Colored object listings:
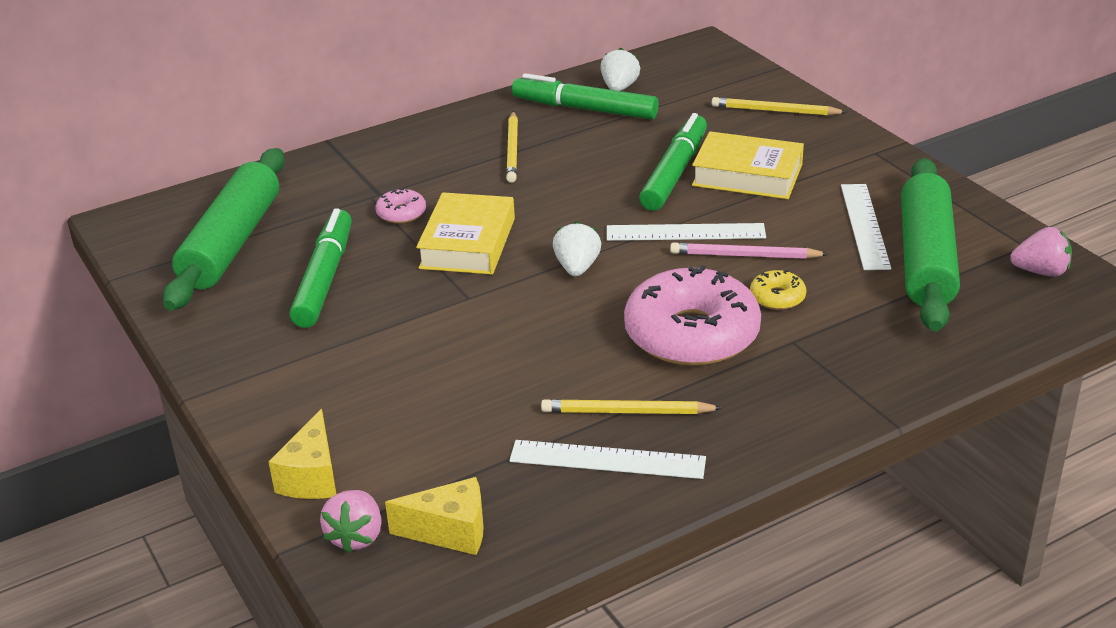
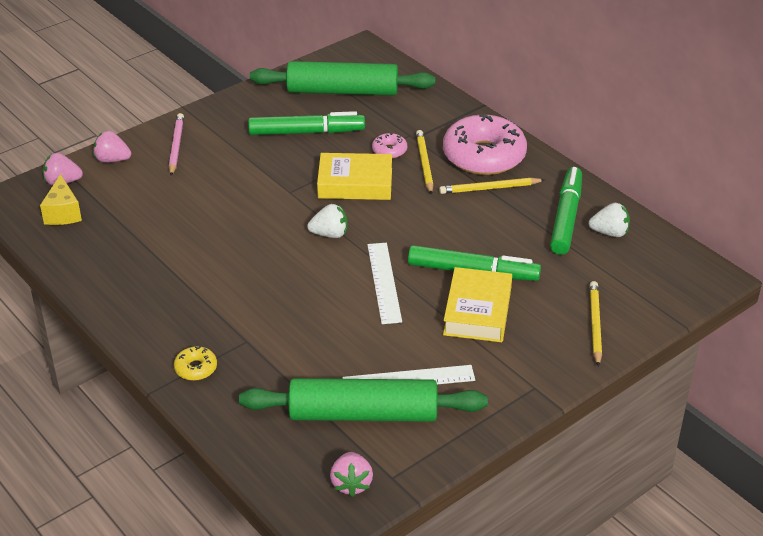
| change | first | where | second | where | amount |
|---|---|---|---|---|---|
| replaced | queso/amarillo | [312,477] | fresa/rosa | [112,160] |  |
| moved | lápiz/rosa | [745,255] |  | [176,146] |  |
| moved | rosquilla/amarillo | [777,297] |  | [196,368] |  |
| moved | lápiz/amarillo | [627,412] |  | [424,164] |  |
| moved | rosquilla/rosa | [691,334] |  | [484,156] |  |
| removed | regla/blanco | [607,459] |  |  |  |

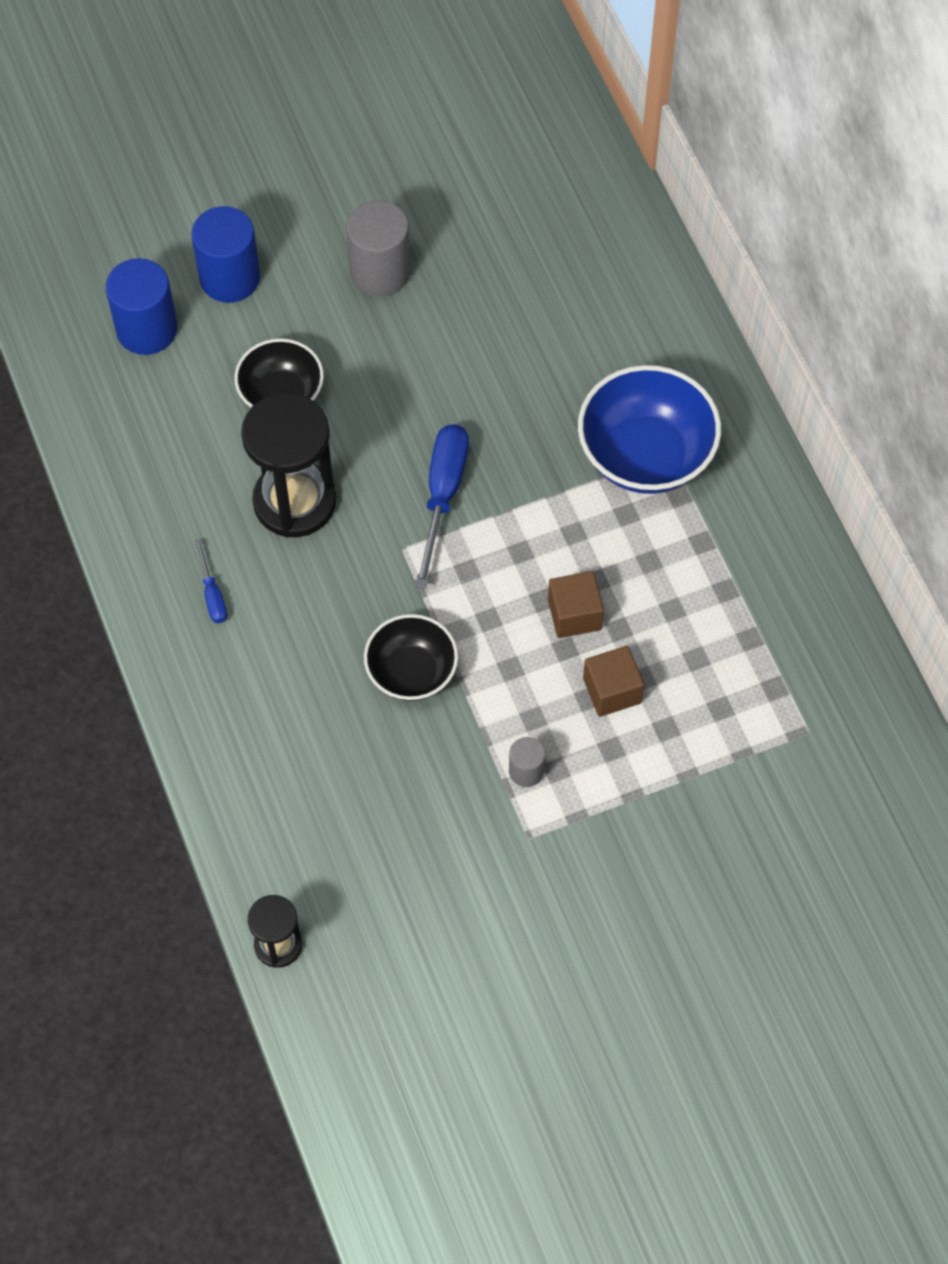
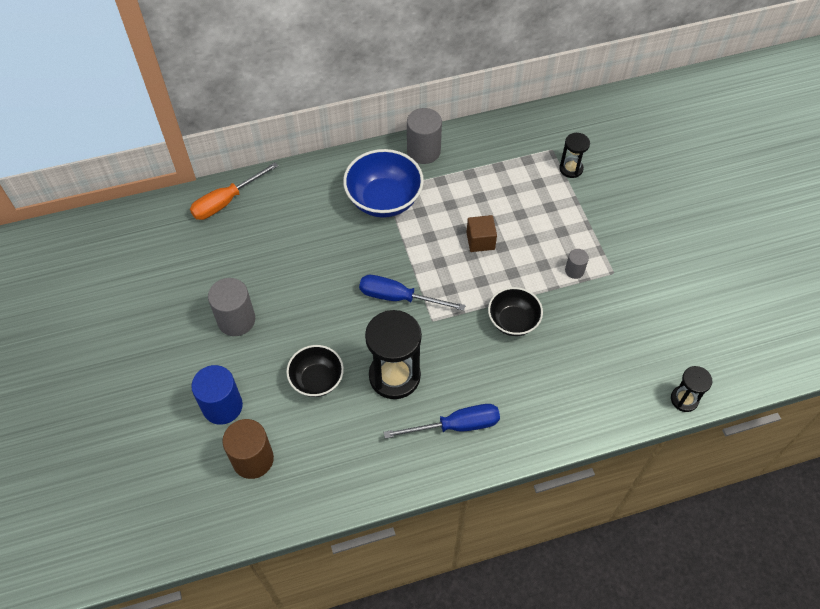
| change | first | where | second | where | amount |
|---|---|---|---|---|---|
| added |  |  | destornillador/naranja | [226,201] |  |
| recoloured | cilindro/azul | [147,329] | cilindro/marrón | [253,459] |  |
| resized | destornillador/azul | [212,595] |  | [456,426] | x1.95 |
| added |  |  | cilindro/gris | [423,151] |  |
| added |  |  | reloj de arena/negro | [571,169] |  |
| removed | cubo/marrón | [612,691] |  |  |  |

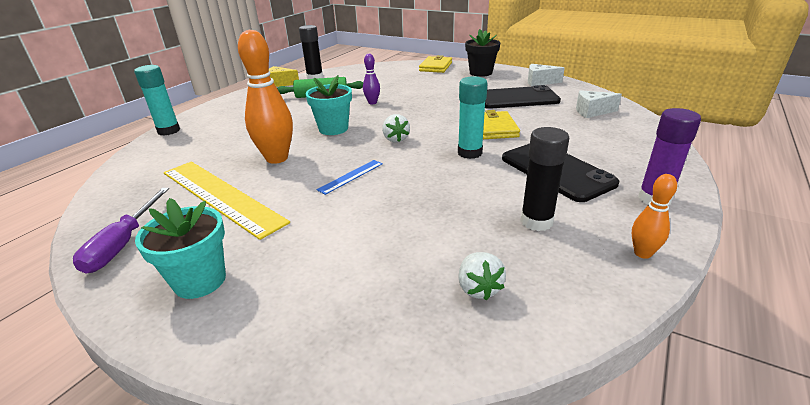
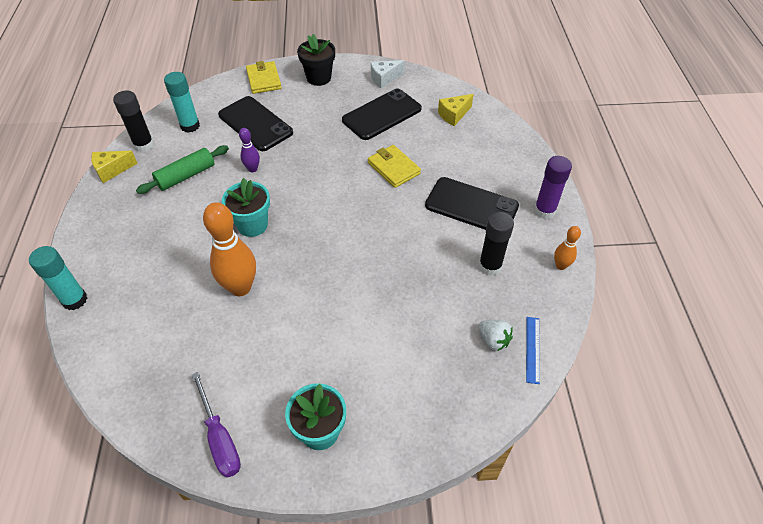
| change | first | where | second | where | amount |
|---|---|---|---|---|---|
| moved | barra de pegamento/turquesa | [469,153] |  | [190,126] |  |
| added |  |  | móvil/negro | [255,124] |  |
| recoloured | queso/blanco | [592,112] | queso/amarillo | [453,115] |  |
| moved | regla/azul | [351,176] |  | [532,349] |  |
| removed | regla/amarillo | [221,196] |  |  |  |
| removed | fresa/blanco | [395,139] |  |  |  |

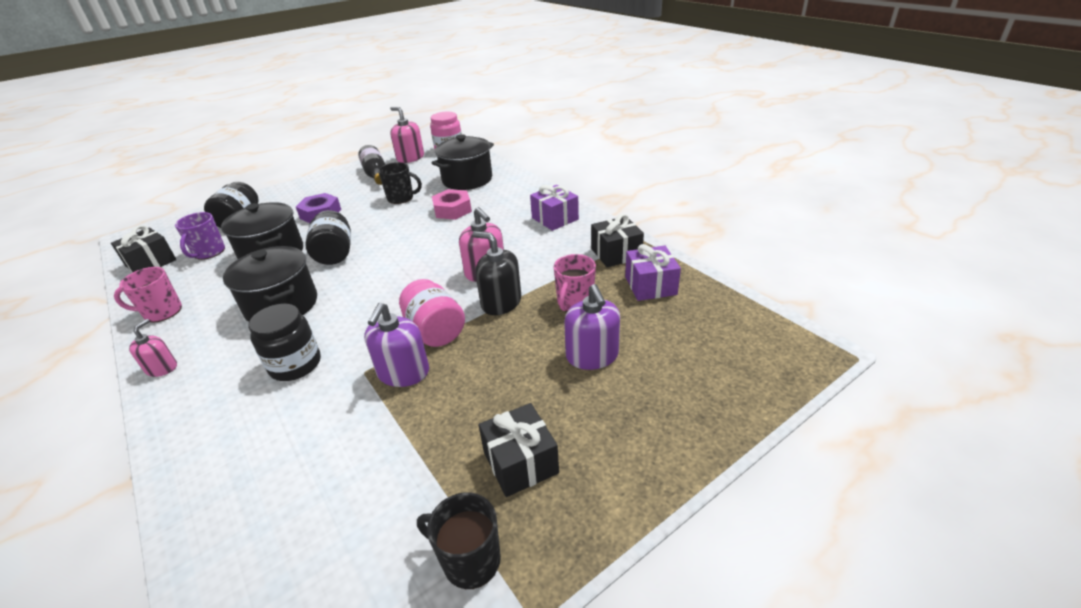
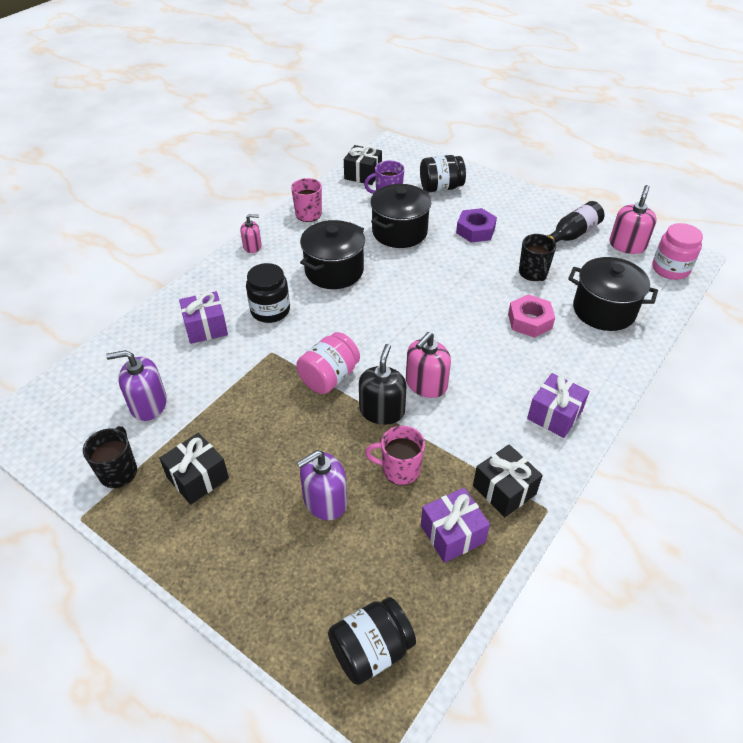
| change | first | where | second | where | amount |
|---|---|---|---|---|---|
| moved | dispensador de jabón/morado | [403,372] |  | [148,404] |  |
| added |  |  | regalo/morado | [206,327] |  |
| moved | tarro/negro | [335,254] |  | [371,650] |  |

### Exercise details
Pictures stay out; the records above are otherwise reproduced exactly.

### Answer box
| change | first | where | second | where | amount |
|---|---|---|---|---|---|
| replaced | queso/amarillo | [312,477] | fresa/rosa | [112,160] |  |
| moved | lápiz/rosa | [745,255] |  | [176,146] |  |
| moved | rosquilla/amarillo | [777,297] |  | [196,368] |  |
| moved | lápiz/amarillo | [627,412] |  | [424,164] |  |
| moved | rosquilla/rosa | [691,334] |  | [484,156] |  |
| removed | regla/blanco | [607,459] |  |  |  |

| change | first | where | second | where | amount |
|---|---|---|---|---|---|
| added |  |  | destornillador/naranja | [226,201] |  |
| recoloured | cilindro/azul | [147,329] | cilindro/marrón | [253,459] |  |
| resized | destornillador/azul | [212,595] |  | [456,426] | x1.95 |
| added |  |  | cilindro/gris | [423,151] |  |
| added |  |  | reloj de arena/negro | [571,169] |  |
| removed | cubo/marrón | [612,691] |  |  |  |

| change | first | where | second | where | amount |
|---|---|---|---|---|---|
| moved | barra de pegamento/turquesa | [469,153] |  | [190,126] |  |
| added |  |  | móvil/negro | [255,124] |  |
| recoloured | queso/blanco | [592,112] | queso/amarillo | [453,115] |  |
| moved | regla/azul | [351,176] |  | [532,349] |  |
| removed | regla/amarillo | [221,196] |  |  |  |
| removed | fresa/blanco | [395,139] |  |  |  |

| change | first | where | second | where | amount |
|---|---|---|---|---|---|
| moved | dispensador de jabón/morado | [403,372] |  | [148,404] |  |
| added |  |  | regalo/morado | [206,327] |  |
| moved | tarro/negro | [335,254] |  | [371,650] |  |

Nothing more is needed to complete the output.